→ **Directions**
Locate every line in the records below that holds the word "none" and return each one.

= = = = =

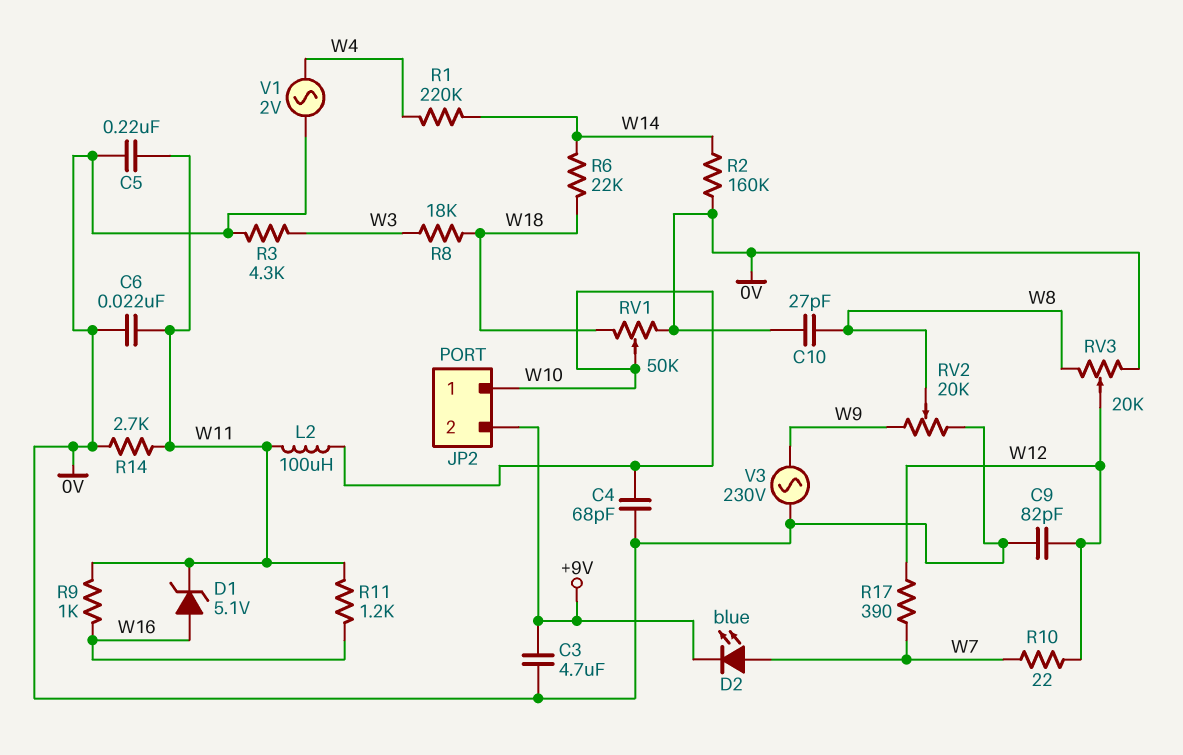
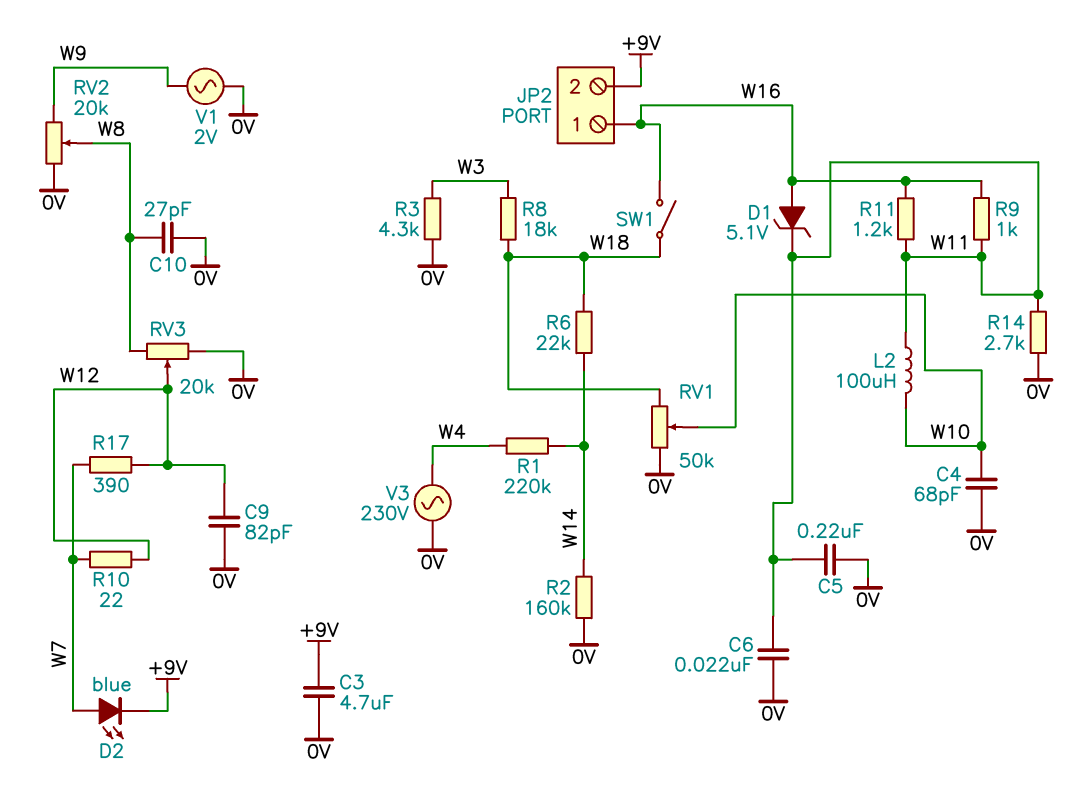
JP2 pin 1: W10 -> W16
SW1: none -> switch (W16, W18)
V1: AC 2V (0V, W4) -> AC 2V (0V, W9)
V3: AC 230V (0V, W9) -> AC 230V (0V, W4)

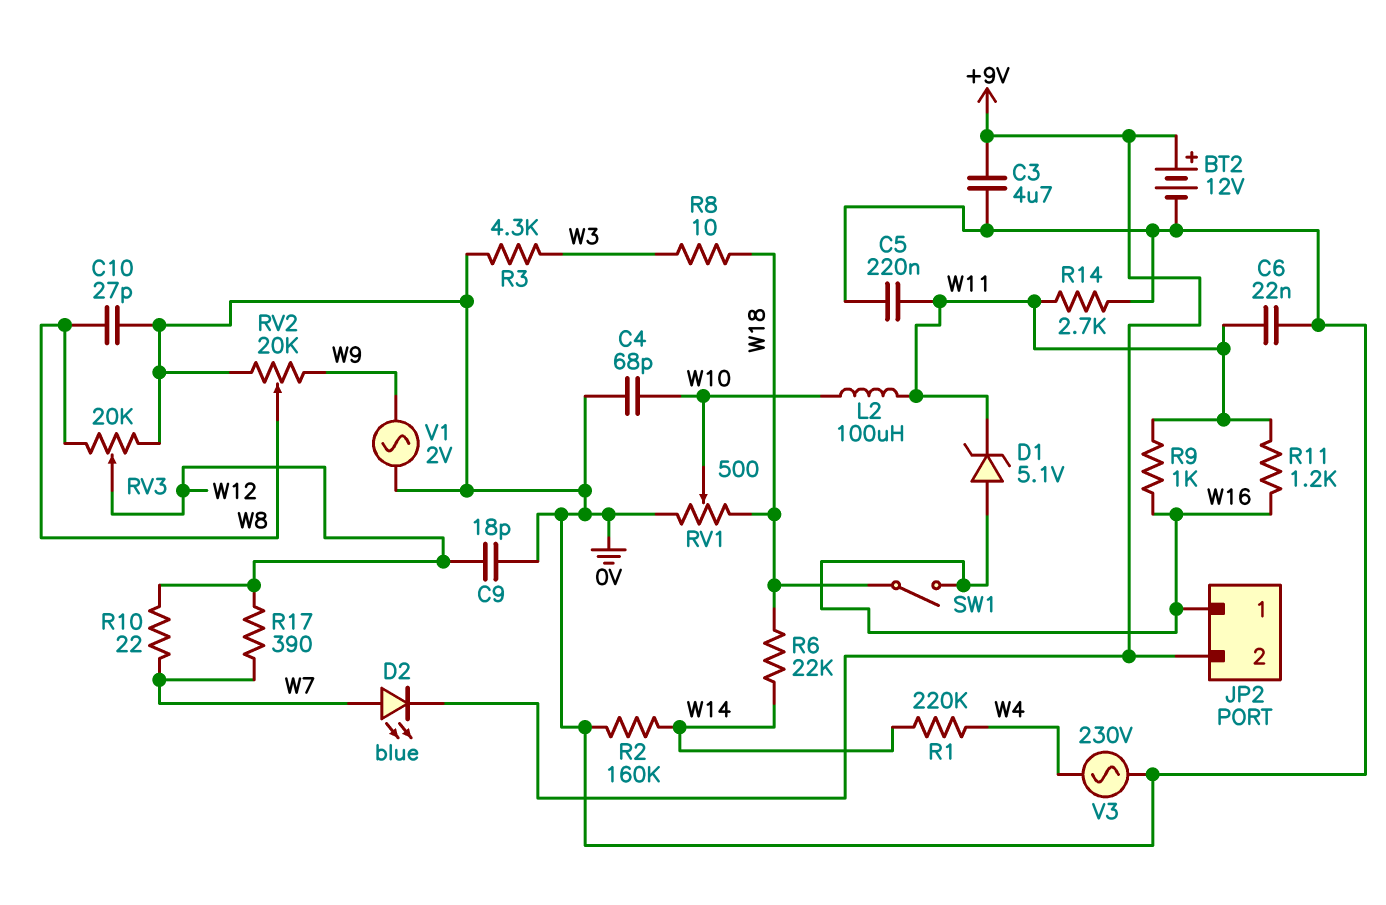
BT2: none -> 12V (plus +9V, minus 0V)
C9: 82pF (0V, W12) -> 18pF (0V, W12)
R8: 18k (W3, W18) -> 10 (W3, W18)
RV1: 50k (0V, W18, wiper W10) -> 500 (0V, W18, wiper W10)

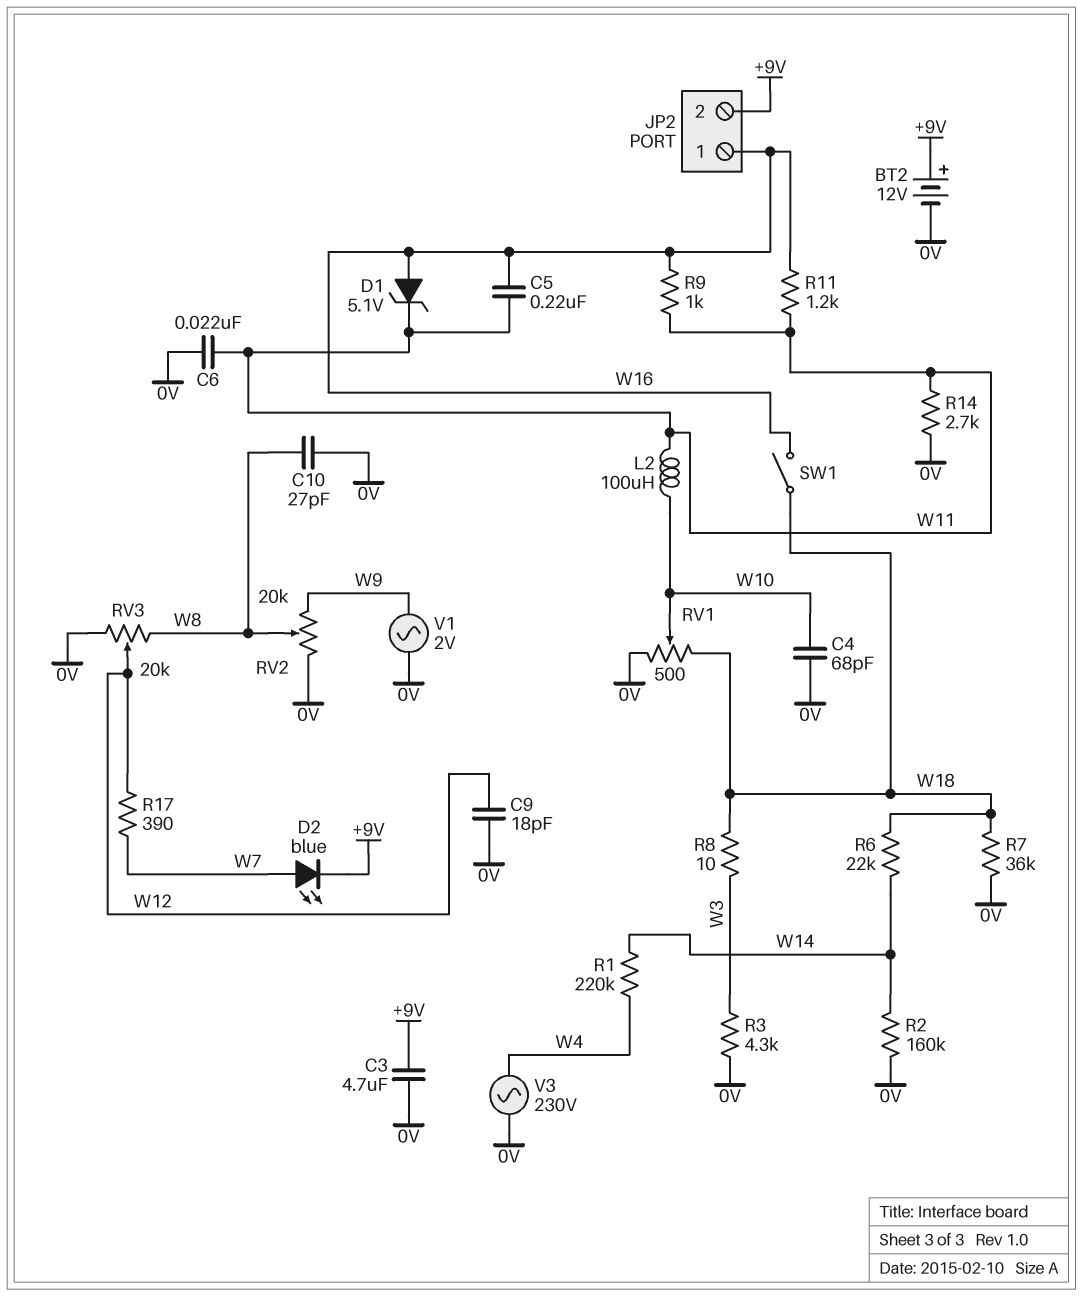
C5: 220nF (0V, W11) -> 220nF (W11, W16)
R7: none -> 36k (0V, W18)
R10: 22 (W7, W12) -> none

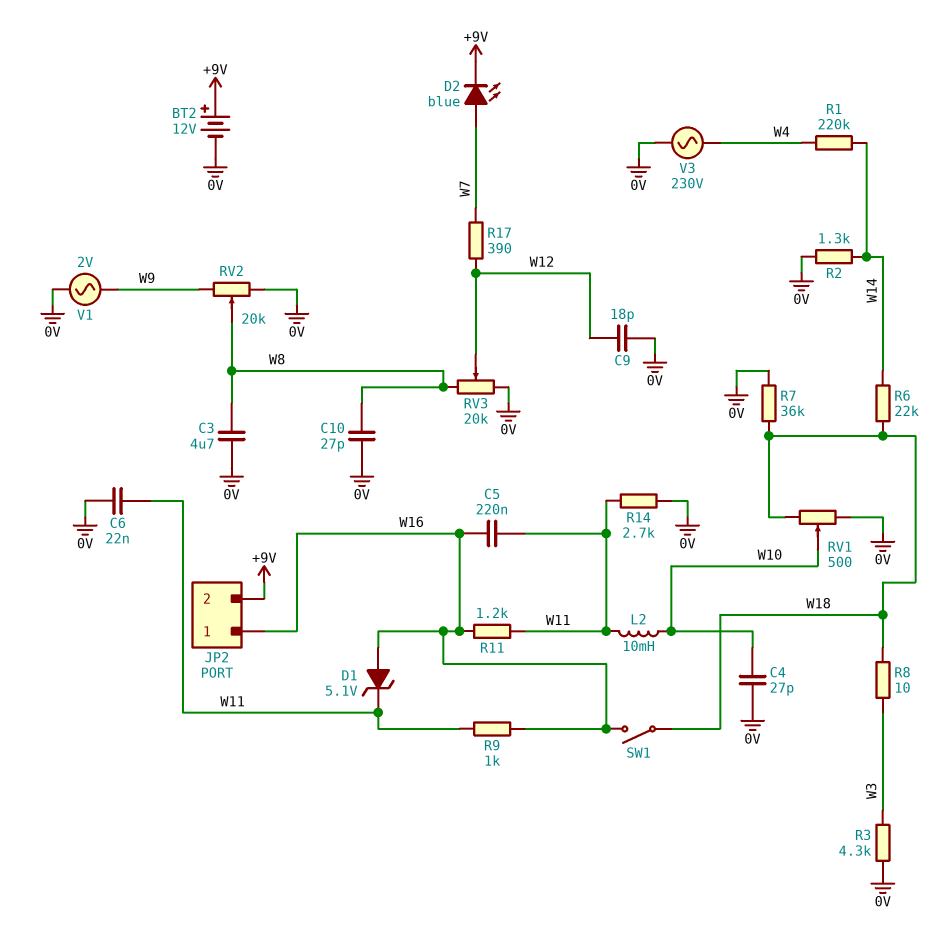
C3: 4.7uF (+9V, 0V) -> 4.7uF (0V, W8)
C4: 68pF (0V, W10) -> 27pF (0V, W10)
L2: 100uH (W10, W11) -> 10mH (W10, W11)
R2: 160k (0V, W14) -> 1.3k (0V, W14)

= = = = =

→ **Written solution**
SW1: none -> switch (W16, W18)
BT2: none -> 12V (plus +9V, minus 0V)
R7: none -> 36k (0V, W18)
R10: 22 (W7, W12) -> none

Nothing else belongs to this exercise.